Difference listings:
╔══

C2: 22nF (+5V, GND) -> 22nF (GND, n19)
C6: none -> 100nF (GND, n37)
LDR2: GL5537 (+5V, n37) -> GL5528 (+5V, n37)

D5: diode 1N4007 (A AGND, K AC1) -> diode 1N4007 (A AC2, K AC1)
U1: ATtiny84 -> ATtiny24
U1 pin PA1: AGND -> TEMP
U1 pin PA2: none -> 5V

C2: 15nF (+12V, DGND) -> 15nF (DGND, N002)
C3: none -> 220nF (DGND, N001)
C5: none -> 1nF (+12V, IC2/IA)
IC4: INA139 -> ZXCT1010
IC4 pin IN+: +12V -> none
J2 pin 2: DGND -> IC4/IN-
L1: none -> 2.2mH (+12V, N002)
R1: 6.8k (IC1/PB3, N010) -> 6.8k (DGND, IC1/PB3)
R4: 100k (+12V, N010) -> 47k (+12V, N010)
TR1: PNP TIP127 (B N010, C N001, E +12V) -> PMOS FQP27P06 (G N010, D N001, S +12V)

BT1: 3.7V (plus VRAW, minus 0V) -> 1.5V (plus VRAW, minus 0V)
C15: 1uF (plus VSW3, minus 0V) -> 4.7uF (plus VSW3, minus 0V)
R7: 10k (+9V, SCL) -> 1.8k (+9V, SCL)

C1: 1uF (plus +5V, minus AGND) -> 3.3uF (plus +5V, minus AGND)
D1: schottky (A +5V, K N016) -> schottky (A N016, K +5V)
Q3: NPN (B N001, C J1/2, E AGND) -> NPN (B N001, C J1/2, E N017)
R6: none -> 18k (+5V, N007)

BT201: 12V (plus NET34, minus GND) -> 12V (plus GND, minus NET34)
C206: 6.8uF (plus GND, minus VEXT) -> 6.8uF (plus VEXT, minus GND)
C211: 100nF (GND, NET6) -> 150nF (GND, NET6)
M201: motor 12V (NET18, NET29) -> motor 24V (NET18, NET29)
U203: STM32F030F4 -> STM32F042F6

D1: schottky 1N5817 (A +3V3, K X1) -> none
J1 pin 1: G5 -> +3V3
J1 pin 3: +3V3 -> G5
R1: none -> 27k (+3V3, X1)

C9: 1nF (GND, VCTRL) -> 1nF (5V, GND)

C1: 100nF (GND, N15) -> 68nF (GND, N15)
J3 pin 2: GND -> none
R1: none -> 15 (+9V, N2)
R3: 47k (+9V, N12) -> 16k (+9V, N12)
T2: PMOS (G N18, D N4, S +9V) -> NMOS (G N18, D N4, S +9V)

╚══

*Work instructions*: Could you return all lines from the data above that contain the string "plus"?

*Solved problem*:
BT1: 3.7V (plus VRAW, minus 0V) -> 1.5V (plus VRAW, minus 0V)
C15: 1uF (plus VSW3, minus 0V) -> 4.7uF (plus VSW3, minus 0V)
C1: 1uF (plus +5V, minus AGND) -> 3.3uF (plus +5V, minus AGND)
BT201: 12V (plus NET34, minus GND) -> 12V (plus GND, minus NET34)
C206: 6.8uF (plus GND, minus VEXT) -> 6.8uF (plus VEXT, minus GND)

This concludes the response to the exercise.